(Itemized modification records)
○ ○ ○

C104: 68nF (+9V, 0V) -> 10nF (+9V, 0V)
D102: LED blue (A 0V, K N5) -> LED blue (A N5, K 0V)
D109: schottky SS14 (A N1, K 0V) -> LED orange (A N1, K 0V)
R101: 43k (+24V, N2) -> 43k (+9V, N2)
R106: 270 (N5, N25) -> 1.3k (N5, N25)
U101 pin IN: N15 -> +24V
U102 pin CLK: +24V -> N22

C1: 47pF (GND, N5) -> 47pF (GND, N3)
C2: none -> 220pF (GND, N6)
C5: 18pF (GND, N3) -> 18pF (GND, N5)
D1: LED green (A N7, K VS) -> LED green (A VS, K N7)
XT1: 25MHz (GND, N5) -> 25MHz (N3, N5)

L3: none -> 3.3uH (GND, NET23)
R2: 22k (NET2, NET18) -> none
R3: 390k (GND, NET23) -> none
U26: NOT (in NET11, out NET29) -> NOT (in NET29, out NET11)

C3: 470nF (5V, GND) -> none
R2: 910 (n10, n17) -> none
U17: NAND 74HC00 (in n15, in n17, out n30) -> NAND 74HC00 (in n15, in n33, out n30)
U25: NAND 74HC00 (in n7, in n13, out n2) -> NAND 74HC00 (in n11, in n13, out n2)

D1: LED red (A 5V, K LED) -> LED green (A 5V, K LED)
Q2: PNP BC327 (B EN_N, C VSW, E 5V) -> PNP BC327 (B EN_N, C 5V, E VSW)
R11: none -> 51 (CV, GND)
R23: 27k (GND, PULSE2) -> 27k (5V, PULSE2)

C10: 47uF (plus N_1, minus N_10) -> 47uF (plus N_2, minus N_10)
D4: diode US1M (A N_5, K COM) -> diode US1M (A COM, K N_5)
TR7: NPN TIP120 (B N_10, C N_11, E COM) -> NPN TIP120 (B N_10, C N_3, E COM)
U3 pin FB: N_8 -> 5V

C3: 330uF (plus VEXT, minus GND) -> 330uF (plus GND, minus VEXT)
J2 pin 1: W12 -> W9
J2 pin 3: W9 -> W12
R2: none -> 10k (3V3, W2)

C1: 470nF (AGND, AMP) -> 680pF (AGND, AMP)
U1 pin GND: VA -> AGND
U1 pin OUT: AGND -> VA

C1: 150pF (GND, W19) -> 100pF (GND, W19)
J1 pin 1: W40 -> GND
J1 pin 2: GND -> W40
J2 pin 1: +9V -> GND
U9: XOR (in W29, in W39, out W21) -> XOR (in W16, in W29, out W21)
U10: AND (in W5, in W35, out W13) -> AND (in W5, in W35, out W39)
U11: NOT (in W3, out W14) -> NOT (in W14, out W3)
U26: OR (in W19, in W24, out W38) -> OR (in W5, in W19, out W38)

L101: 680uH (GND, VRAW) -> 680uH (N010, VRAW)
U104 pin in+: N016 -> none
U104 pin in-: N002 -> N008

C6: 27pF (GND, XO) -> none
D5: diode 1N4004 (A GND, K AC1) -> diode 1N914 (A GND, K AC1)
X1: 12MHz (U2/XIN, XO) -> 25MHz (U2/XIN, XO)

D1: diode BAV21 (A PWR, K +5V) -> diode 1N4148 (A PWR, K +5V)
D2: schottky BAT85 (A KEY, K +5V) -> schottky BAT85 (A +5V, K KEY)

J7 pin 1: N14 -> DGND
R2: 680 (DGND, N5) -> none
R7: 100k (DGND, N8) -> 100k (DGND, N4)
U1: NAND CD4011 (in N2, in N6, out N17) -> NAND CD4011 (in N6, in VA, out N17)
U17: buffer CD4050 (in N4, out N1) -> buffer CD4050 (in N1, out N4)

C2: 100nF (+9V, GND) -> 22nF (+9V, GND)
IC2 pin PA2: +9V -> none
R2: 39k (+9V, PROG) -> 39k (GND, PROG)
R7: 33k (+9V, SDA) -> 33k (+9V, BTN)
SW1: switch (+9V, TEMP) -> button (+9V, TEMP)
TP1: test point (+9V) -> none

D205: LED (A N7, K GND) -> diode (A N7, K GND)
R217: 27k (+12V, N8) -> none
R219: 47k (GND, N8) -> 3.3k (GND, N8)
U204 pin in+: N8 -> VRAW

○ ○ ○

WHAT TO WORK ON: In the entries above, one line contains "R11: none -> 51 (CV, GND)" and another contains "TR7: NPN TIP120". Reproduce exactly those two lines and the lines between them, nothing else.

WORKED SOLUTION:
R11: none -> 51 (CV, GND)
R23: 27k (GND, PULSE2) -> 27k (5V, PULSE2)

C10: 47uF (plus N_1, minus N_10) -> 47uF (plus N_2, minus N_10)
D4: diode US1M (A N_5, K COM) -> diode US1M (A COM, K N_5)
TR7: NPN TIP120 (B N_10, C N_11, E COM) -> NPN TIP120 (B N_10, C N_3, E COM)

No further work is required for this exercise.